Records to use START

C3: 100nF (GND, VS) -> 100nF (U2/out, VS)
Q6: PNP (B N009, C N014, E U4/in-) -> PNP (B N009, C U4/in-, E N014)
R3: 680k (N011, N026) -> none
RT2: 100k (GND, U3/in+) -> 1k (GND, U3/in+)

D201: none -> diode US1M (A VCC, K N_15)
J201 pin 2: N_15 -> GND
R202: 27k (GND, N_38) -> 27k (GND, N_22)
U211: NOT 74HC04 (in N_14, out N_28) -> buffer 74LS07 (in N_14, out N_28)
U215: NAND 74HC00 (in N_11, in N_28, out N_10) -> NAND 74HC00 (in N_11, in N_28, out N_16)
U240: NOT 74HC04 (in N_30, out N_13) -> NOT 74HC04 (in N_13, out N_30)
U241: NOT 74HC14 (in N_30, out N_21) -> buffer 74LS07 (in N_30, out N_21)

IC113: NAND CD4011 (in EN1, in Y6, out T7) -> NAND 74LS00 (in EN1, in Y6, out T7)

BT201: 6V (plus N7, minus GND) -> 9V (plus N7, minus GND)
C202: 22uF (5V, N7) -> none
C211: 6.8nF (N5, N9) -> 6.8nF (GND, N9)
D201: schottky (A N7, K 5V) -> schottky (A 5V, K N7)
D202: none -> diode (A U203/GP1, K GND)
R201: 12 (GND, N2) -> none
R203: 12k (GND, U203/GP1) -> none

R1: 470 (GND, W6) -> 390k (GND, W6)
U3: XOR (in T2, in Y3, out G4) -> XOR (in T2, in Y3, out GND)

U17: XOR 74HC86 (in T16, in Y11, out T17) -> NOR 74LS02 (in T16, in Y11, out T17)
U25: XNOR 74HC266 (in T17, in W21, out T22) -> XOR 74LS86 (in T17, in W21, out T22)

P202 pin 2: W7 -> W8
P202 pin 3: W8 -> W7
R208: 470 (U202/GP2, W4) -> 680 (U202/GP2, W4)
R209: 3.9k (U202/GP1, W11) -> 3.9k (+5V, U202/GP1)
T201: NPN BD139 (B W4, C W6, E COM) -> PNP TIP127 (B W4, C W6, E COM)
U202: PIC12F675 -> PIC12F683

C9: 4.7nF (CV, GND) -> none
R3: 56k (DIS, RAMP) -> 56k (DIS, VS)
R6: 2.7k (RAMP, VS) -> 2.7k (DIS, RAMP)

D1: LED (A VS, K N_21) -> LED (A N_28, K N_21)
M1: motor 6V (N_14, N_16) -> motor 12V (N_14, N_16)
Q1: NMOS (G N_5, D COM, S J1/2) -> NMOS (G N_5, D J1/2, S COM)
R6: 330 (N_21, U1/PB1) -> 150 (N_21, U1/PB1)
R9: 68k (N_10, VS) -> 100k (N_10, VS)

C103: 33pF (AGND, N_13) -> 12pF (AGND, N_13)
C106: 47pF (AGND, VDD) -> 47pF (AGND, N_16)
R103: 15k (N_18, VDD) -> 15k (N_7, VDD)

Records to use END

Set down only the lines running from the line with "R3: 56k (DIS, RAMP) -> 56k (DIS, VS)" to the end of the entries above, both included, exactly as they stand.

R3: 56k (DIS, RAMP) -> 56k (DIS, VS)
R6: 2.7k (RAMP, VS) -> 2.7k (DIS, RAMP)

D1: LED (A VS, K N_21) -> LED (A N_28, K N_21)
M1: motor 6V (N_14, N_16) -> motor 12V (N_14, N_16)
Q1: NMOS (G N_5, D COM, S J1/2) -> NMOS (G N_5, D J1/2, S COM)
R6: 330 (N_21, U1/PB1) -> 150 (N_21, U1/PB1)
R9: 68k (N_10, VS) -> 100k (N_10, VS)

C103: 33pF (AGND, N_13) -> 12pF (AGND, N_13)
C106: 47pF (AGND, VDD) -> 47pF (AGND, N_16)
R103: 15k (N_18, VDD) -> 15k (N_7, VDD)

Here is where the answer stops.